(Recorded data)
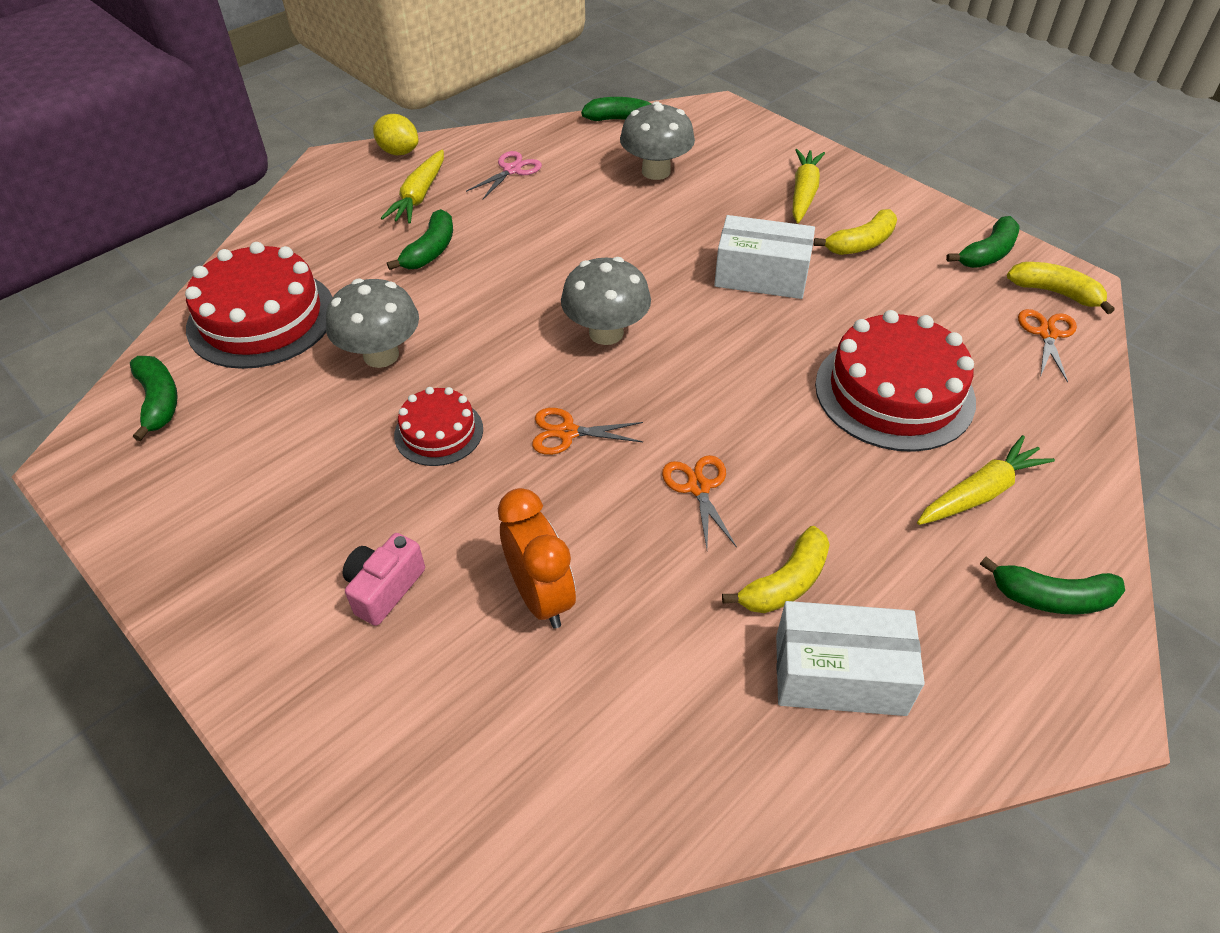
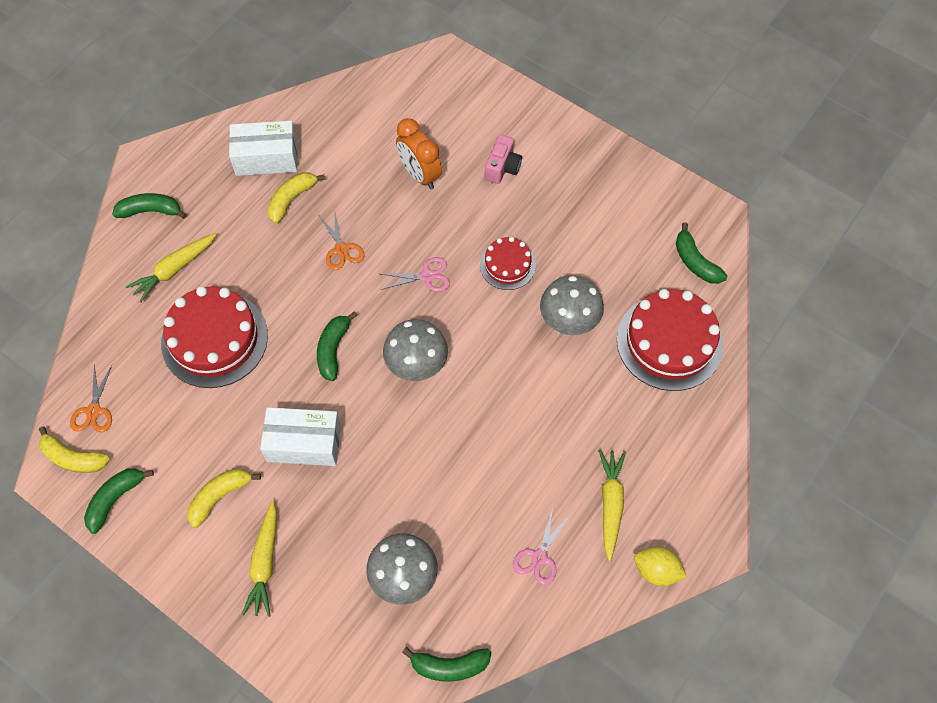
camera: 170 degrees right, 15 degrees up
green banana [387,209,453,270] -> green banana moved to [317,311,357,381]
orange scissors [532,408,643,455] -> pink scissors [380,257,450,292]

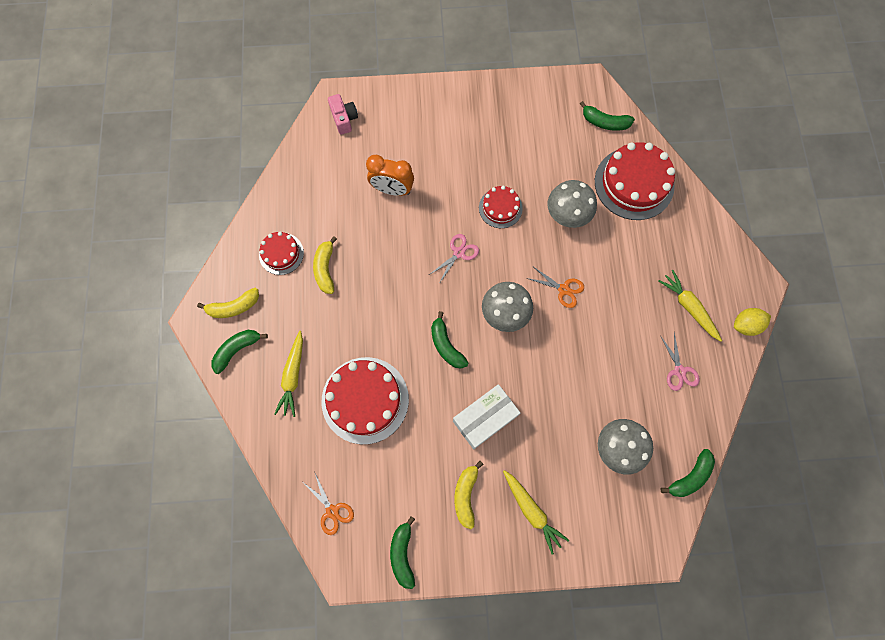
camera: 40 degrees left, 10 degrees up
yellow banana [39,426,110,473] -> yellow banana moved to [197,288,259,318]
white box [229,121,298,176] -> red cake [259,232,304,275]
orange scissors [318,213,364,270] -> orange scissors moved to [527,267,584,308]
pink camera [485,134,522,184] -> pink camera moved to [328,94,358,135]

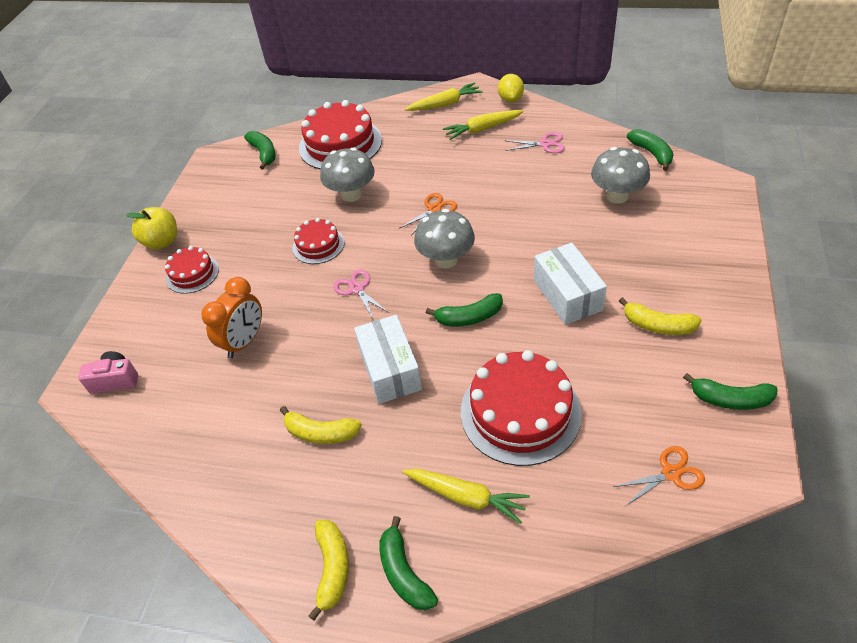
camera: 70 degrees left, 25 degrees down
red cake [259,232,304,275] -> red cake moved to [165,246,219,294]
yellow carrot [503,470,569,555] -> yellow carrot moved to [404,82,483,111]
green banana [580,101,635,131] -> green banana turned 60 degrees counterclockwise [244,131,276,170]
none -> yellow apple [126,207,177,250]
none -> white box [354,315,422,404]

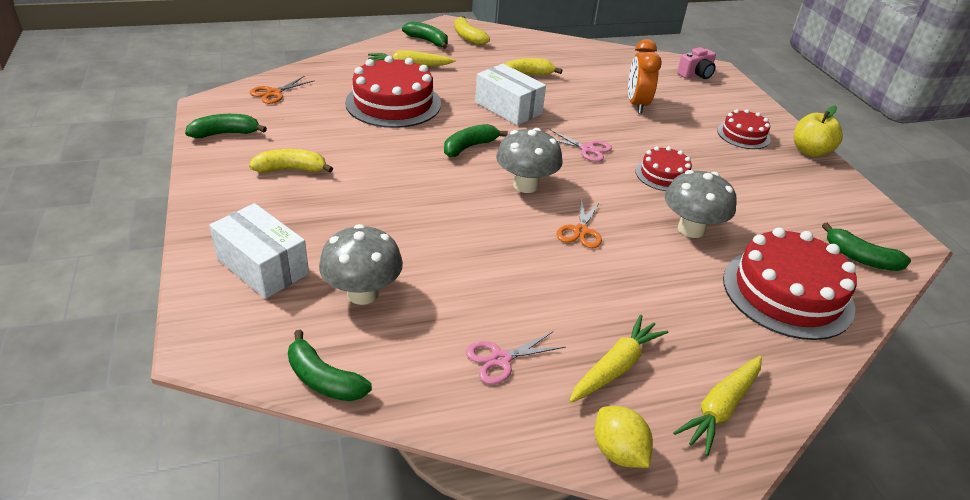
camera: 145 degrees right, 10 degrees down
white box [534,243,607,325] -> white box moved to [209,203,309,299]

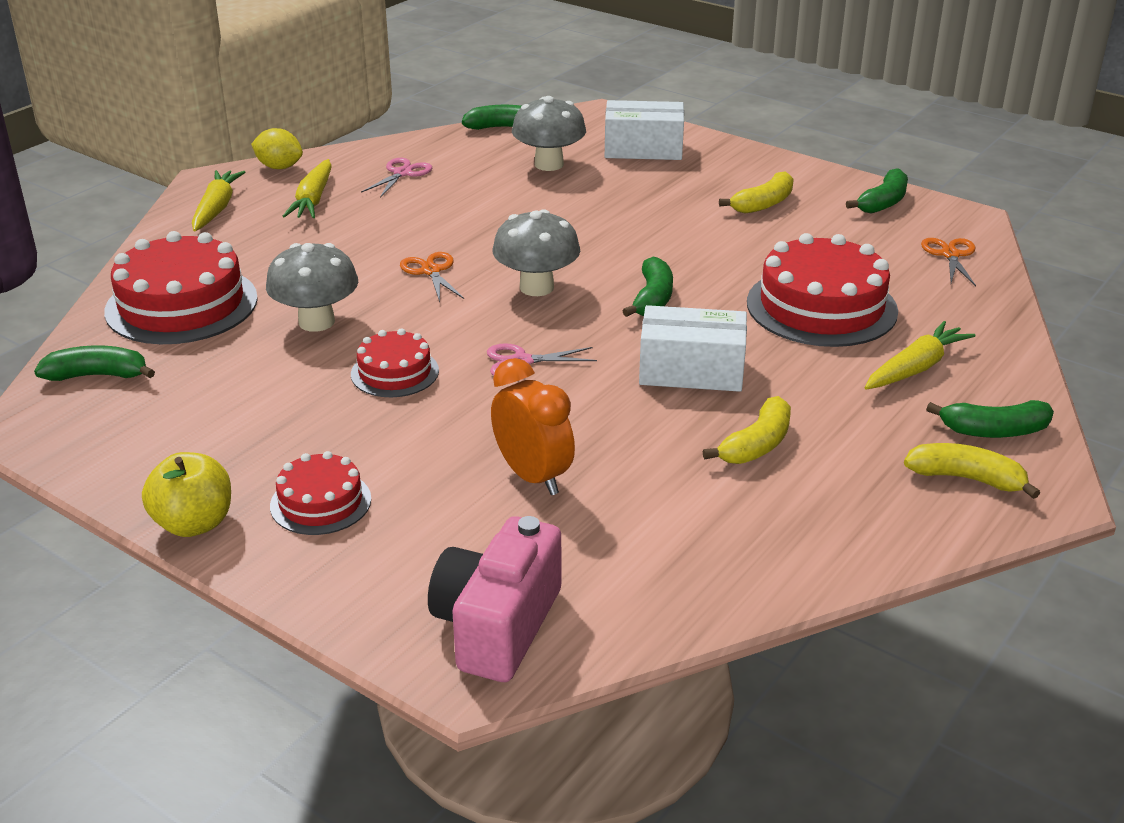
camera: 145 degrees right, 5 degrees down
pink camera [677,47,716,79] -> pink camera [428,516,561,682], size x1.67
(End Recorded data)
> _Task to complete_:
Return all lines of the data in which the string "pink" appears.

> _Solution_:
orange scissors [532,408,643,455] -> pink scissors [380,257,450,292]
pink camera [485,134,522,184] -> pink camera moved to [328,94,358,135]
pink camera [677,47,716,79] -> pink camera [428,516,561,682], size x1.67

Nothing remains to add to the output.